> _Material for this exercise_
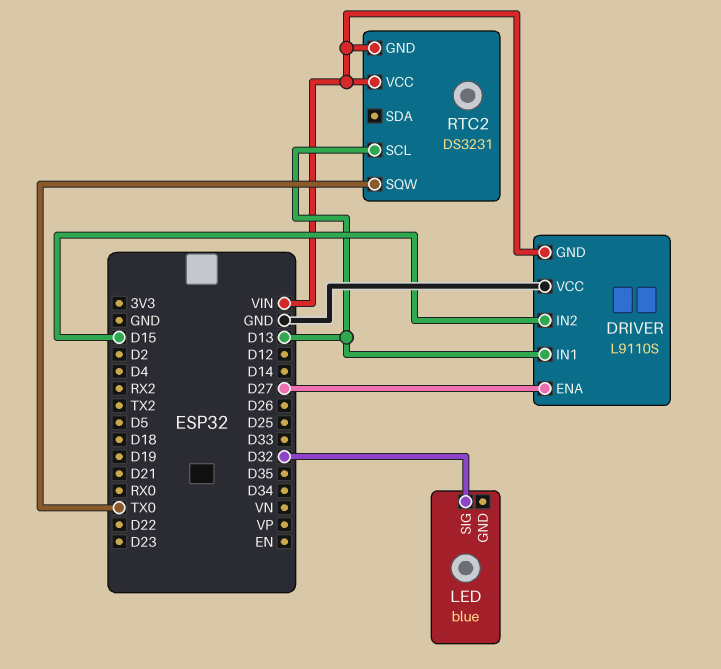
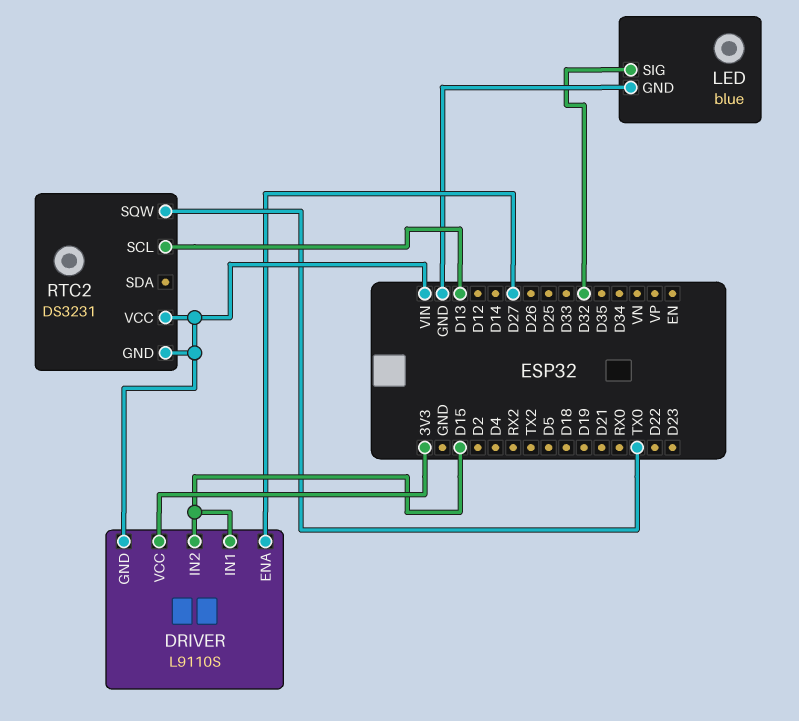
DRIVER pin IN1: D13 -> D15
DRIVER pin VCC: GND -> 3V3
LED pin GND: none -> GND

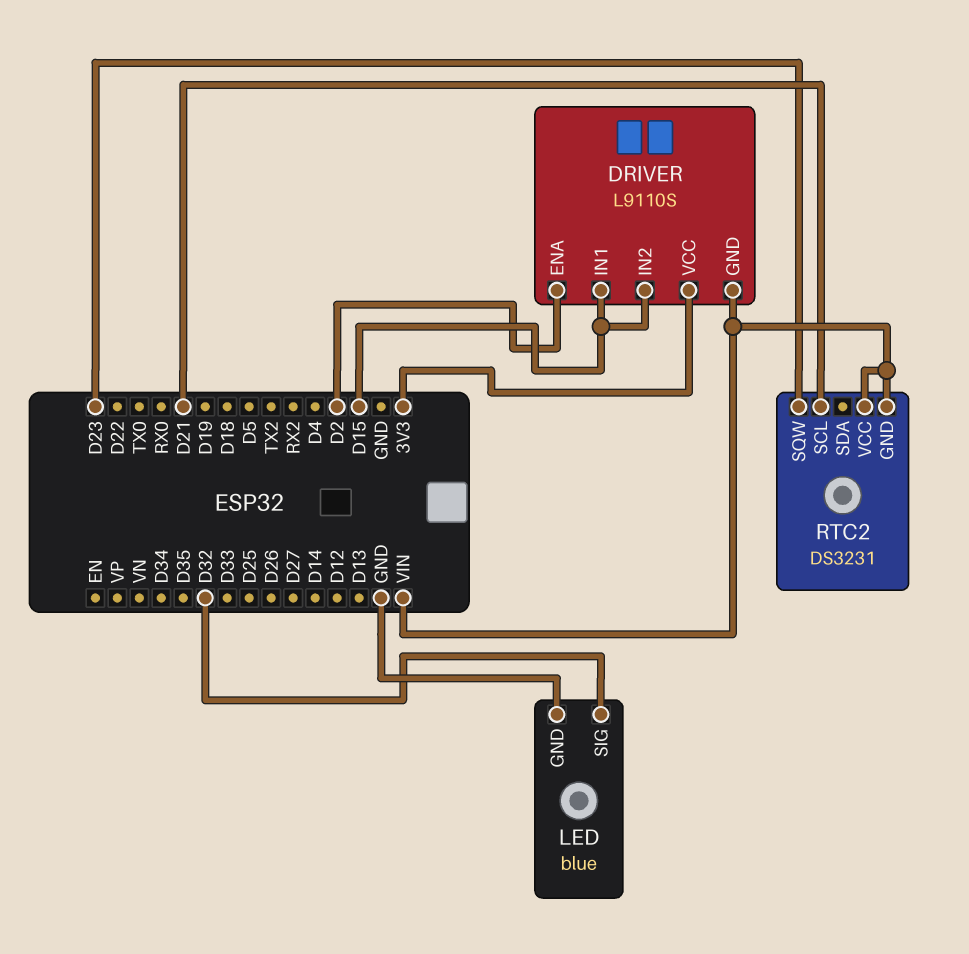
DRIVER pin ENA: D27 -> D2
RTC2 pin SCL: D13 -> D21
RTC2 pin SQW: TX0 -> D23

> _Work to be completed_
Once the line holding "DRIVER pin VCC: GND -> 3V3" is found, set down that line and every line after it, exactly, through the last line of the records above, omitting pictures.

> _Your solution_
DRIVER pin VCC: GND -> 3V3
LED pin GND: none -> GND

DRIVER pin ENA: D27 -> D2
RTC2 pin SCL: D13 -> D21
RTC2 pin SQW: TX0 -> D23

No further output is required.